-- Work required --
Reproduce the entries below in full and without error.

-- Information given --
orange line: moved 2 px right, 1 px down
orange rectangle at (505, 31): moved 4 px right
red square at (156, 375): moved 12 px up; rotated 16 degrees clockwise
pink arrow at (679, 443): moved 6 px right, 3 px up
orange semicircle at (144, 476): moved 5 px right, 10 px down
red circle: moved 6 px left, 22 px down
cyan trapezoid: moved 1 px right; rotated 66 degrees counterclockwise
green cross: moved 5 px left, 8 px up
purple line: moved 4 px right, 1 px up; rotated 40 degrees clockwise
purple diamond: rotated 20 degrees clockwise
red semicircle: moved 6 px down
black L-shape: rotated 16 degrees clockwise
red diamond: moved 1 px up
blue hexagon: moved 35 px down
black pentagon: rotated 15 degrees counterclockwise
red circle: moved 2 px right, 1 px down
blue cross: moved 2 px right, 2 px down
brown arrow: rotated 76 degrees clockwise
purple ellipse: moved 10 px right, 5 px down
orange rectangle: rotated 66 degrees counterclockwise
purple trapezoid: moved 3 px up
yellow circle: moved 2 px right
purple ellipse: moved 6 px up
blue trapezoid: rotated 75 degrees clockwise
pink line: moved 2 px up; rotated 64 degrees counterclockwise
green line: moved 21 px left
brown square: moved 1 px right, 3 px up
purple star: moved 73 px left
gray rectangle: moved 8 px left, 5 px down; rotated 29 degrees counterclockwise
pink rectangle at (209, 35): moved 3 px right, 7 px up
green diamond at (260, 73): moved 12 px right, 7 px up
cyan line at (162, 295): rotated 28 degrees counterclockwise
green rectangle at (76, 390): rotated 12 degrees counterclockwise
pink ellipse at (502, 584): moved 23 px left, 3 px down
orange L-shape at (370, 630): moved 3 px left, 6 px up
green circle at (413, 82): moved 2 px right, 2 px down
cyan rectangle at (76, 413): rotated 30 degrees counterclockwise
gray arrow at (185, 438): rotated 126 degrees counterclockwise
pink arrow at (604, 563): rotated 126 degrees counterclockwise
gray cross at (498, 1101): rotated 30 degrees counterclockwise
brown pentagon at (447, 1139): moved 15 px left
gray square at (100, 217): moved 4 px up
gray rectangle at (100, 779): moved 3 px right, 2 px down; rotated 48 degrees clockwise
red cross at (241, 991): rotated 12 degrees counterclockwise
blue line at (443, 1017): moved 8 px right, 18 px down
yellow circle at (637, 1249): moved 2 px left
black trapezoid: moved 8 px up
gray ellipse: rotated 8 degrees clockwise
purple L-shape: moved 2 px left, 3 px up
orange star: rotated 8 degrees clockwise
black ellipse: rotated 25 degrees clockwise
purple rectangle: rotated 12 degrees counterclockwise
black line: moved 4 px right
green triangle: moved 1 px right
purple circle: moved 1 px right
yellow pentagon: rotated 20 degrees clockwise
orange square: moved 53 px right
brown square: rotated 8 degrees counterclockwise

-- Reply to the task --
orange line: moved 2 px right, 1 px down
orange rectangle at (505, 31): moved 4 px right
red square at (156, 375): moved 12 px up; rotated 16 degrees clockwise
pink arrow at (679, 443): moved 6 px right, 3 px up
orange semicircle at (144, 476): moved 5 px right, 10 px down
red circle: moved 6 px left, 22 px down
cyan trapezoid: moved 1 px right; rotated 66 degrees counterclockwise
green cross: moved 5 px left, 8 px up
purple line: moved 4 px right, 1 px up; rotated 40 degrees clockwise
purple diamond: rotated 20 degrees clockwise
red semicircle: moved 6 px down
black L-shape: rotated 16 degrees clockwise
red diamond: moved 1 px up
blue hexagon: moved 35 px down
black pentagon: rotated 15 degrees counterclockwise
red circle: moved 2 px right, 1 px down
blue cross: moved 2 px right, 2 px down
brown arrow: rotated 76 degrees clockwise
purple ellipse: moved 10 px right, 5 px down
orange rectangle: rotated 66 degrees counterclockwise
purple trapezoid: moved 3 px up
yellow circle: moved 2 px right
purple ellipse: moved 6 px up
blue trapezoid: rotated 75 degrees clockwise
pink line: moved 2 px up; rotated 64 degrees counterclockwise
green line: moved 21 px left
brown square: moved 1 px right, 3 px up
purple star: moved 73 px left
gray rectangle: moved 8 px left, 5 px down; rotated 29 degrees counterclockwise
pink rectangle at (209, 35): moved 3 px right, 7 px up
green diamond at (260, 73): moved 12 px right, 7 px up
cyan line at (162, 295): rotated 28 degrees counterclockwise
green rectangle at (76, 390): rotated 12 degrees counterclockwise
pink ellipse at (502, 584): moved 23 px left, 3 px down
orange L-shape at (370, 630): moved 3 px left, 6 px up
green circle at (413, 82): moved 2 px right, 2 px down
cyan rectangle at (76, 413): rotated 30 degrees counterclockwise
gray arrow at (185, 438): rotated 126 degrees counterclockwise
pink arrow at (604, 563): rotated 126 degrees counterclockwise
gray cross at (498, 1101): rotated 30 degrees counterclockwise
brown pentagon at (447, 1139): moved 15 px left
gray square at (100, 217): moved 4 px up
gray rectangle at (100, 779): moved 3 px right, 2 px down; rotated 48 degrees clockwise
red cross at (241, 991): rotated 12 degrees counterclockwise
blue line at (443, 1017): moved 8 px right, 18 px down
yellow circle at (637, 1249): moved 2 px left
black trapezoid: moved 8 px up
gray ellipse: rotated 8 degrees clockwise
purple L-shape: moved 2 px left, 3 px up
orange star: rotated 8 degrees clockwise
black ellipse: rotated 25 degrees clockwise
purple rectangle: rotated 12 degrees counterclockwise
black line: moved 4 px right
green triangle: moved 1 px right
purple circle: moved 1 px right
yellow pentagon: rotated 20 degrees clockwise
orange square: moved 53 px right
brown square: rotated 8 degrees counterclockwise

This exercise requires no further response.